» **Task requirements**
As the answer, set down the lines below from the one containing "brown marker: 1 -> 3" through the one containing "red flashlight: 2 -> 6", exactly and inclusively, and no others.

» **Supplied data**
>>>

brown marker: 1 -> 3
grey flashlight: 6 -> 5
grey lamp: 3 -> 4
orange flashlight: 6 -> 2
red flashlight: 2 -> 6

<<<
>>>

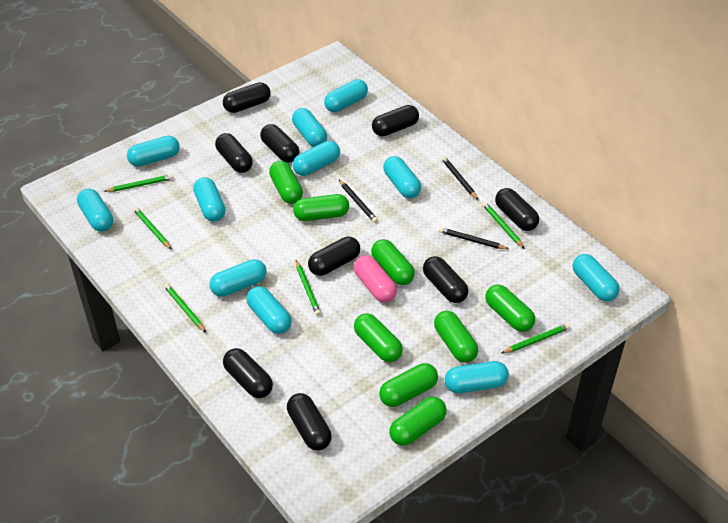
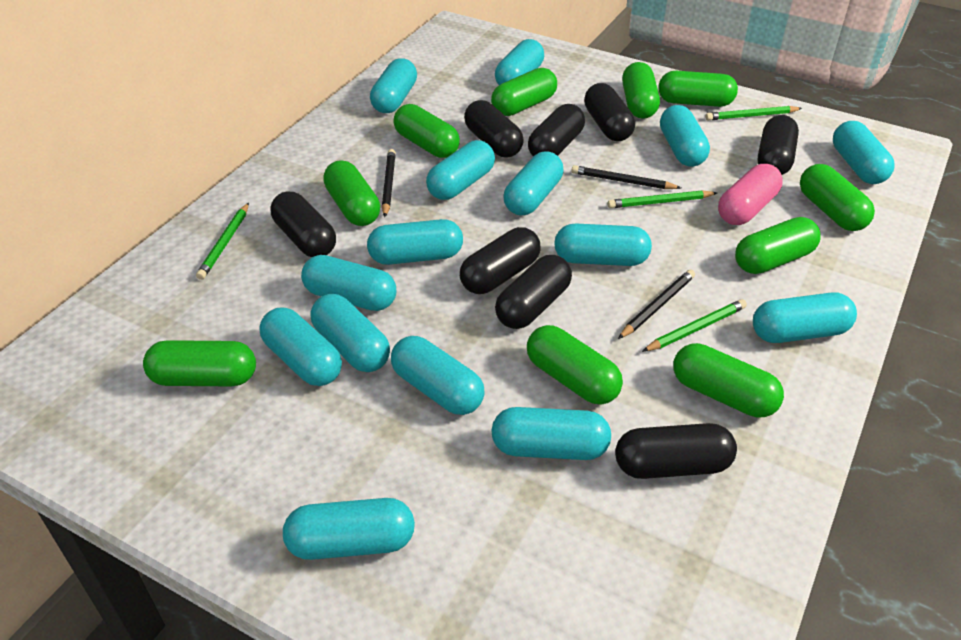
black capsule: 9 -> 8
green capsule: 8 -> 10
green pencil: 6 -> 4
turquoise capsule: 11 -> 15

<<<

» **Answer area**
brown marker: 1 -> 3
grey flashlight: 6 -> 5
grey lamp: 3 -> 4
orange flashlight: 6 -> 2
red flashlight: 2 -> 6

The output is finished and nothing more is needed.